Find the string "rose" in the listing below and return each line it appears in.

++++++++++

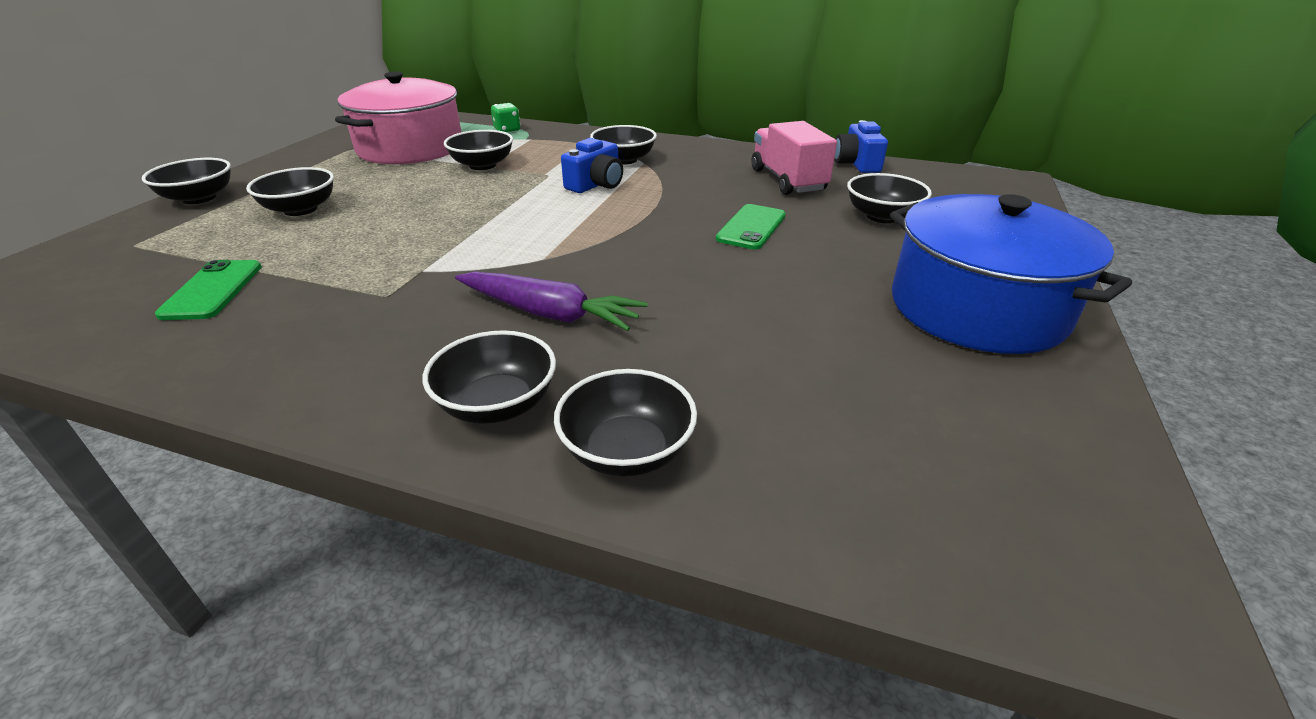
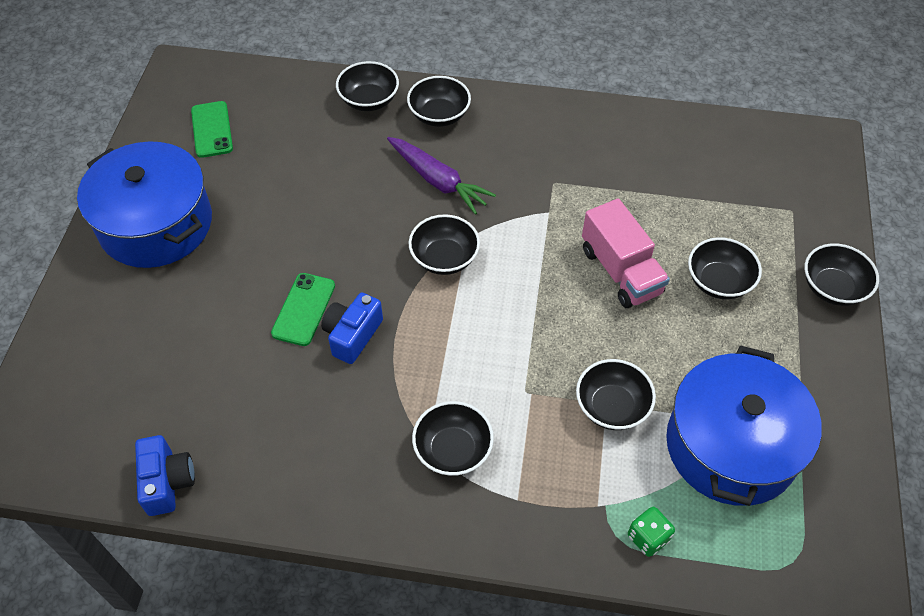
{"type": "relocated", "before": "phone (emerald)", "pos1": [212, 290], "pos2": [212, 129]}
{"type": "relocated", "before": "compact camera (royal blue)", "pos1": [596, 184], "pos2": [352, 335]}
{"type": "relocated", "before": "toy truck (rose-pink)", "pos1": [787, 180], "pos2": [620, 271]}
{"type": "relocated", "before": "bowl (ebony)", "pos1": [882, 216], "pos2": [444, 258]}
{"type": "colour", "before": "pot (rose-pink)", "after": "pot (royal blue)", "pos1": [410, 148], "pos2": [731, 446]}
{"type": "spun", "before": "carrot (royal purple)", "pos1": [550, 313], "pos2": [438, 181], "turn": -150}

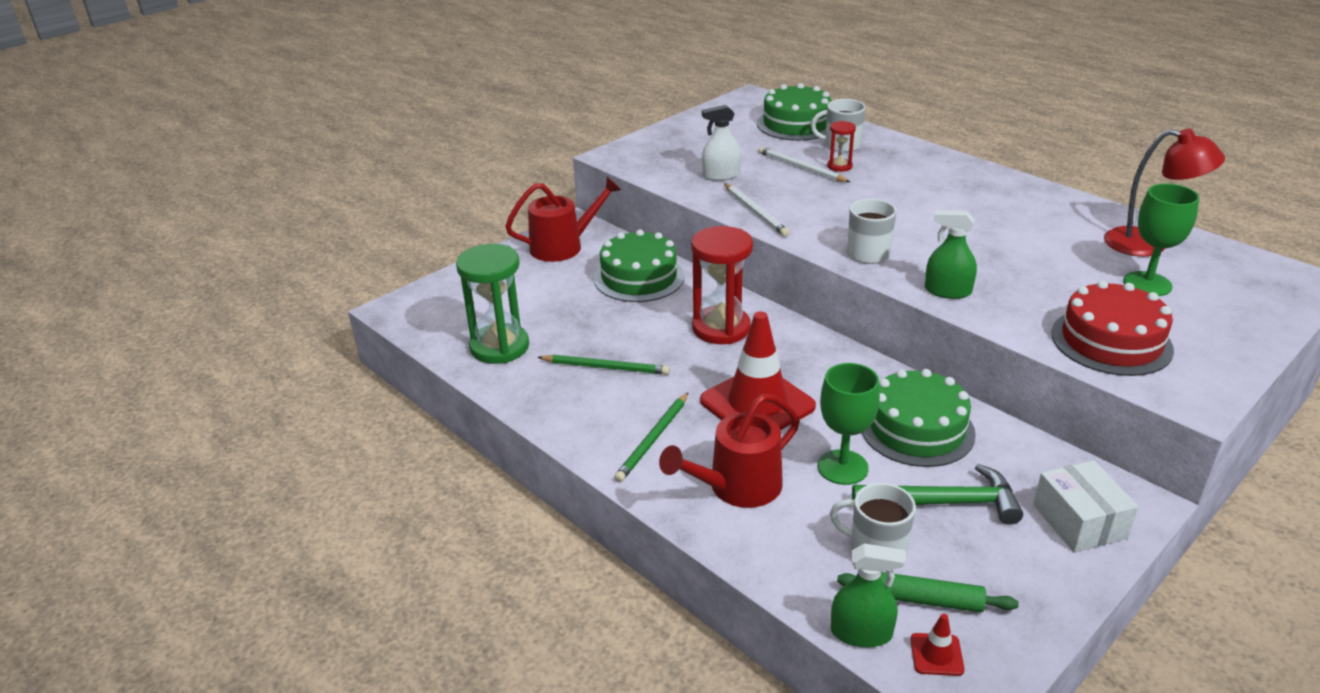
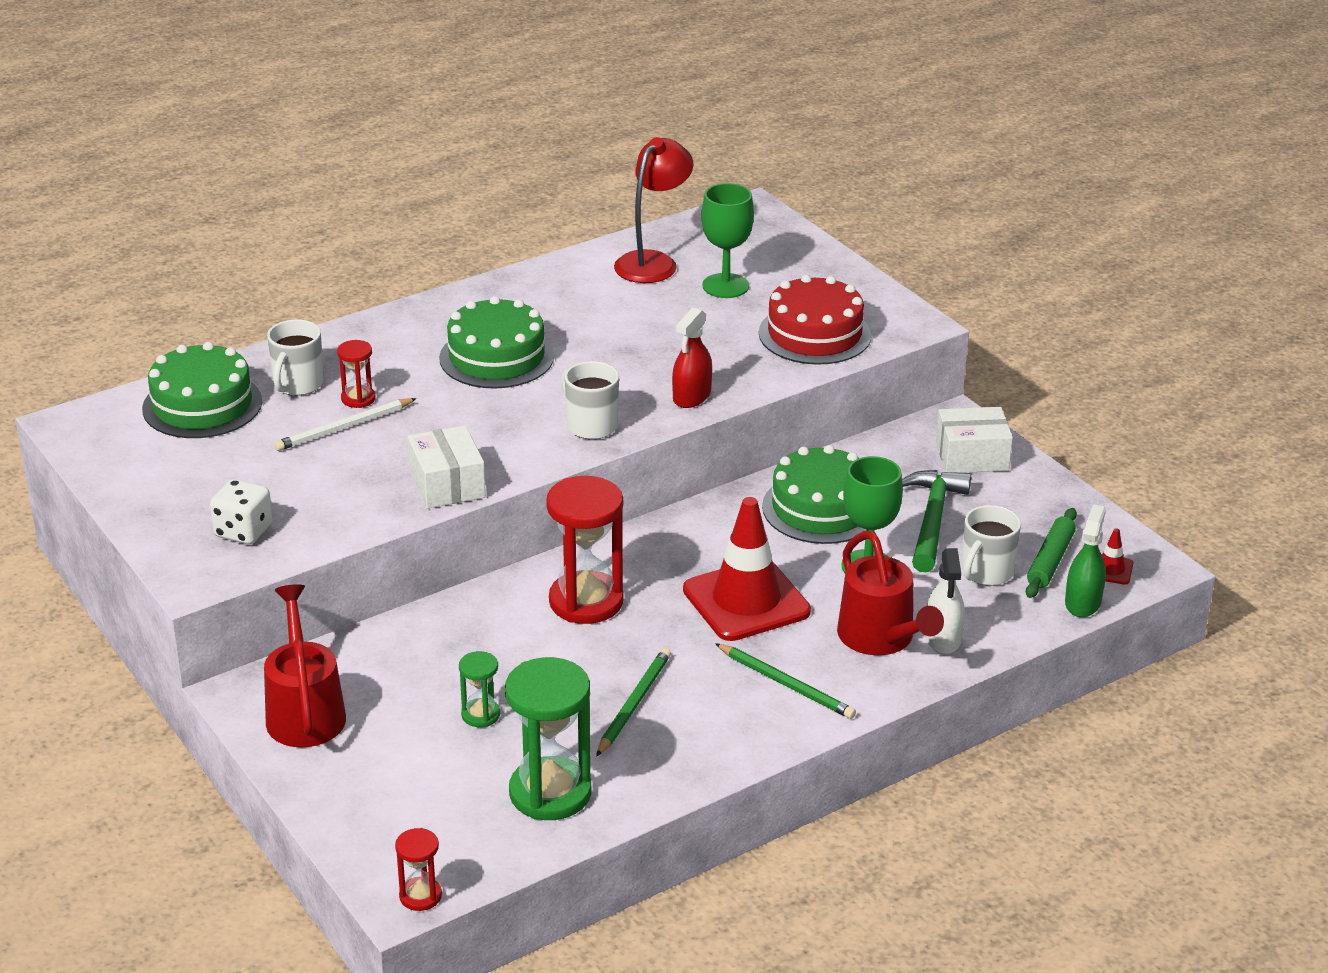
{"type": "appeared", "after": "dice (white)", "pos2": [243, 531]}
{"type": "appeared", "after": "sand timer (crimson)", "pos2": [420, 896]}
{"type": "appeared", "after": "sand timer (emerald)", "pos2": [480, 715]}
{"type": "relocated", "before": "gateau (emerald)", "pos1": [639, 277], "pos2": [496, 357]}
{"type": "relocated", "before": "spray cleaner (white)", "pos1": [721, 175], "pos2": [943, 638]}
{"type": "exchanged", "before": "pencil (white)", "after": "parcel (white)", "pos1": [755, 212], "pos2": [447, 484]}
{"type": "colour", "before": "spray cleaner (emerald)", "after": "spray cleaner (crimson)", "pos1": [947, 291], "pos2": [691, 396]}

++++++++++

_Response to the task:_
{"type": "relocated", "before": "toy truck (rose-pink)", "pos1": [787, 180], "pos2": [620, 271]}
{"type": "colour", "before": "pot (rose-pink)", "after": "pot (royal blue)", "pos1": [410, 148], "pos2": [731, 446]}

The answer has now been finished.